#### ABOUT THIS EXERCISE:
From the listing below, set down exactly each line beginning with the one containing "JP4 pin 1: AGND -> none" and ending with the last.

#### INFORMATION GIVEN:
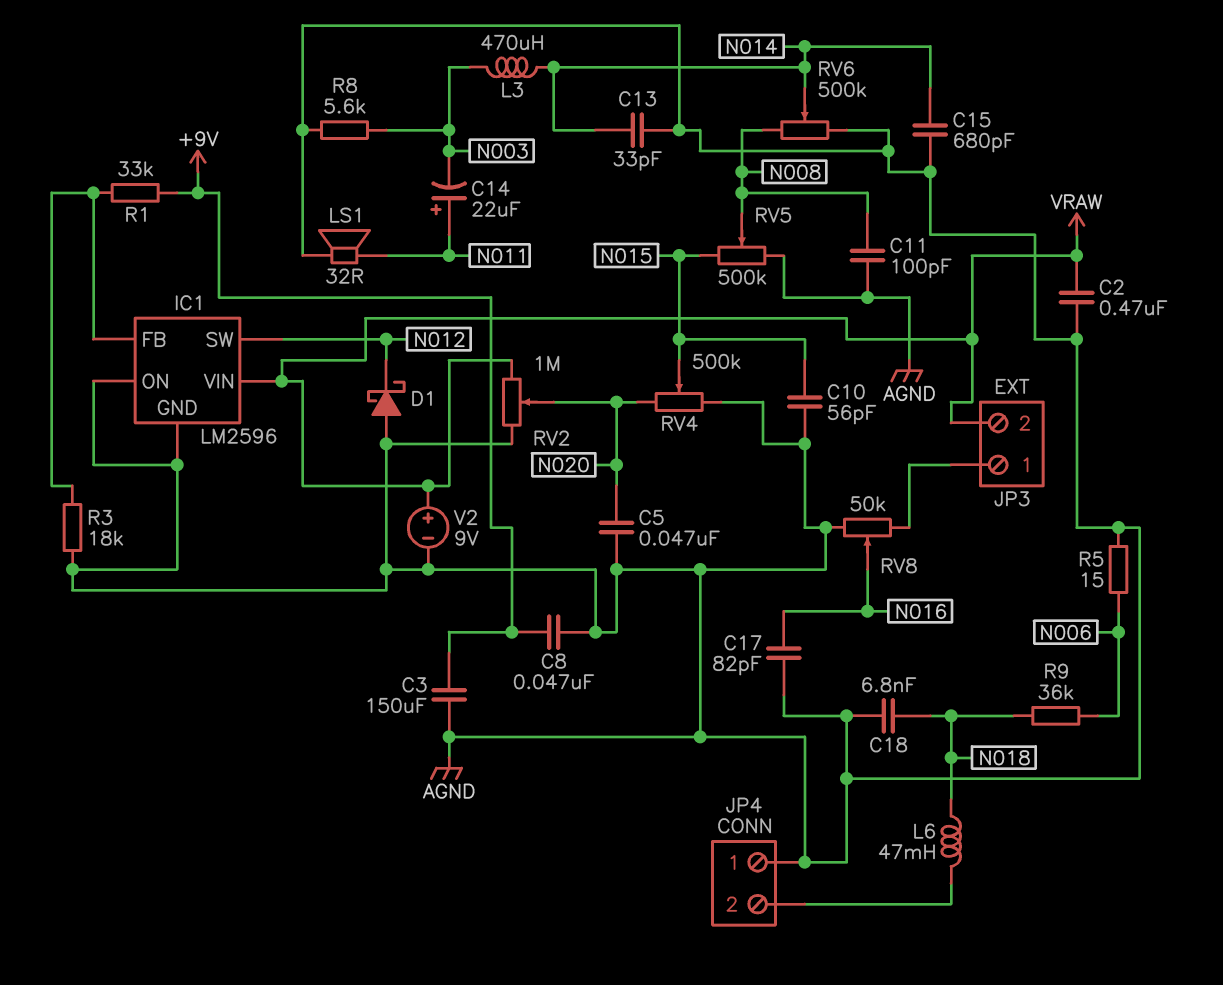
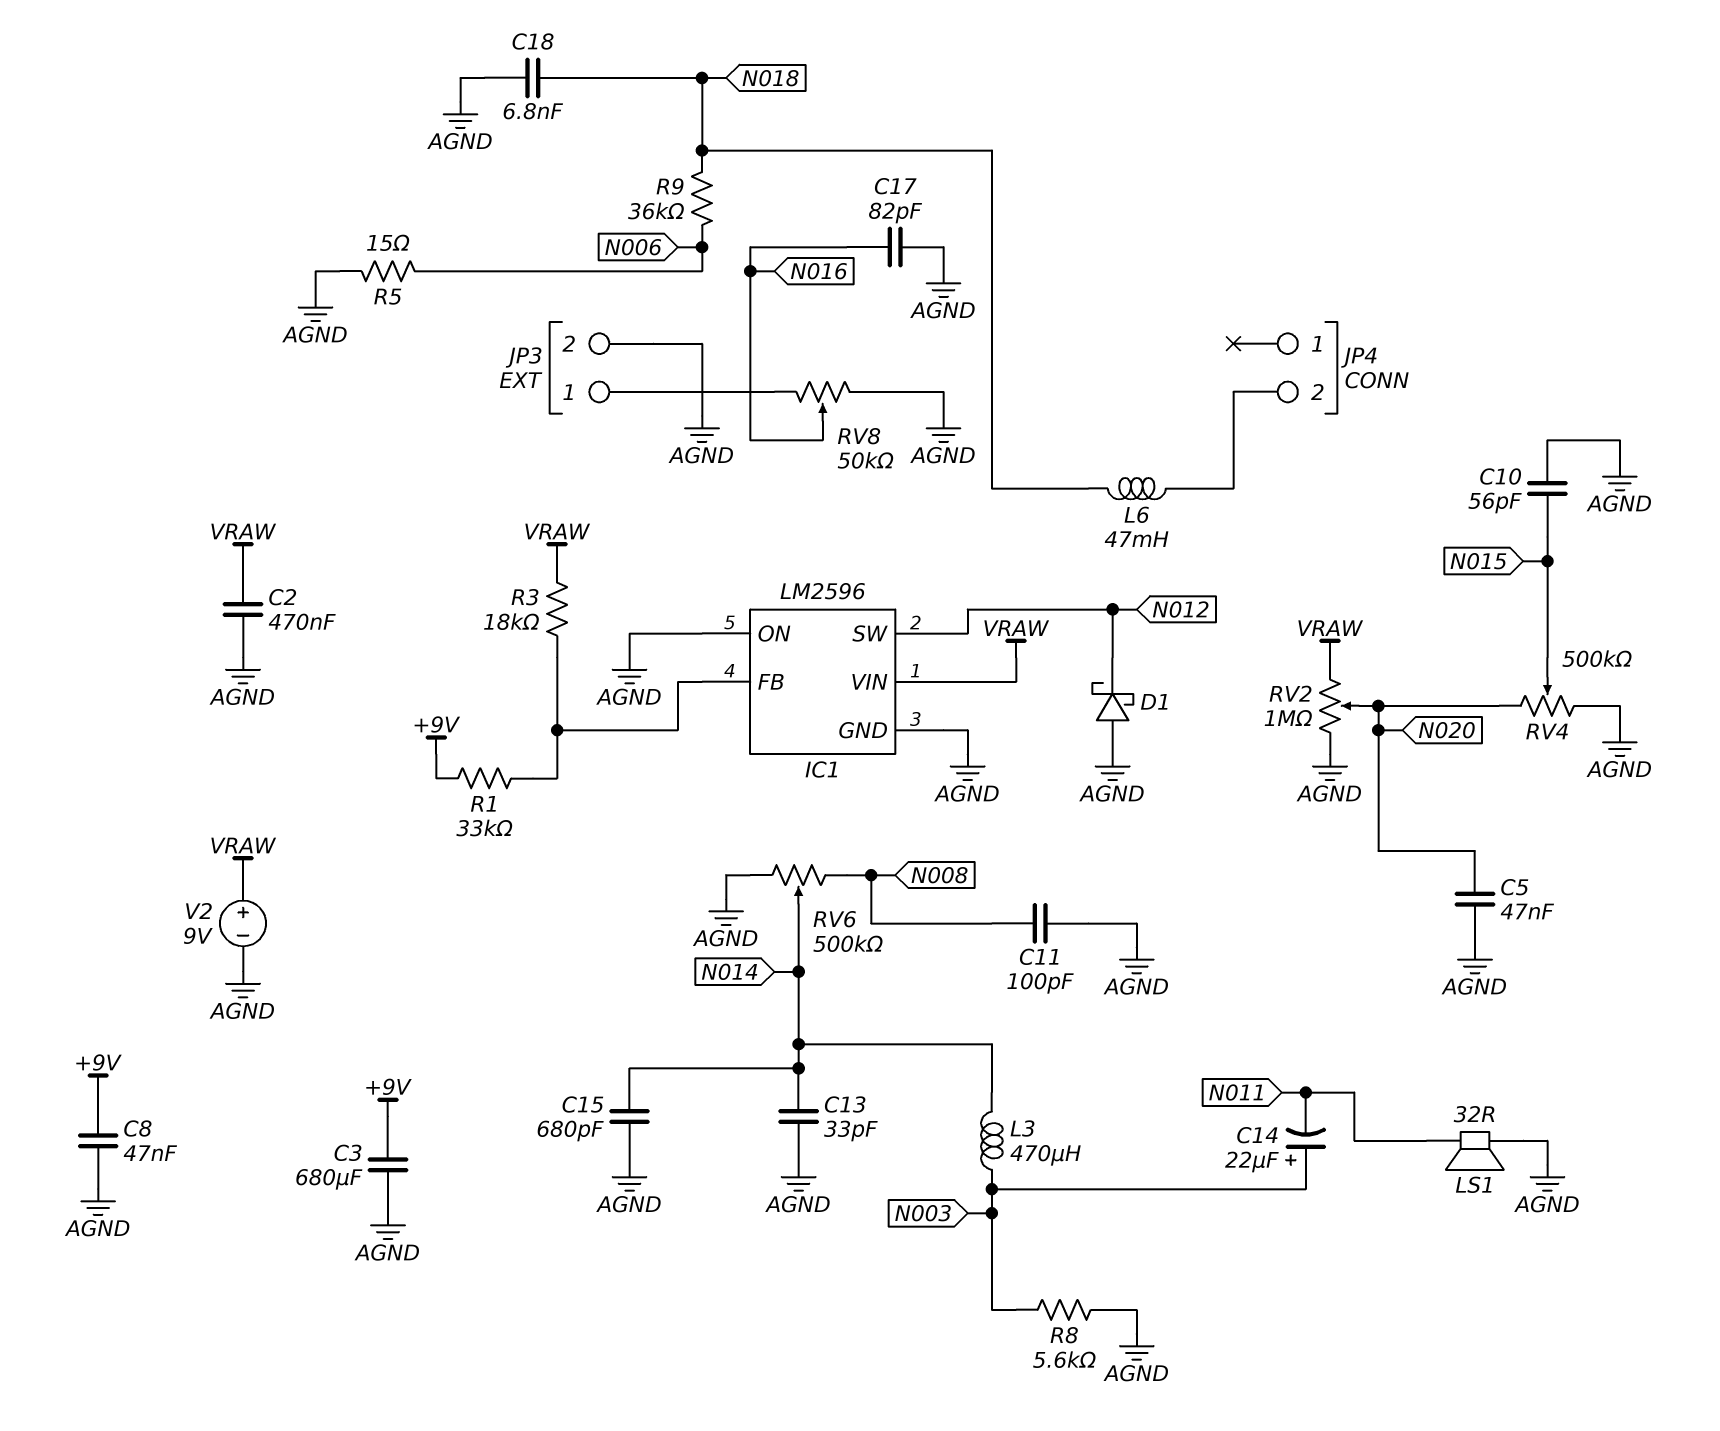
C3: 150uF (+9V, AGND) -> 680uF (+9V, AGND)
C14: 22uF (plus N011, minus N003) -> 22uF (plus N003, minus N011)
JP3 pin 2: VRAW -> AGND
JP4 pin 1: AGND -> none
R3: 18k (AGND, IC1/FB) -> 18k (IC1/FB, VRAW)
RV5: 500k (AGND, N015, wiper N008) -> none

#### EXPECTED ANSWER:
JP4 pin 1: AGND -> none
R3: 18k (AGND, IC1/FB) -> 18k (IC1/FB, VRAW)
RV5: 500k (AGND, N015, wiper N008) -> none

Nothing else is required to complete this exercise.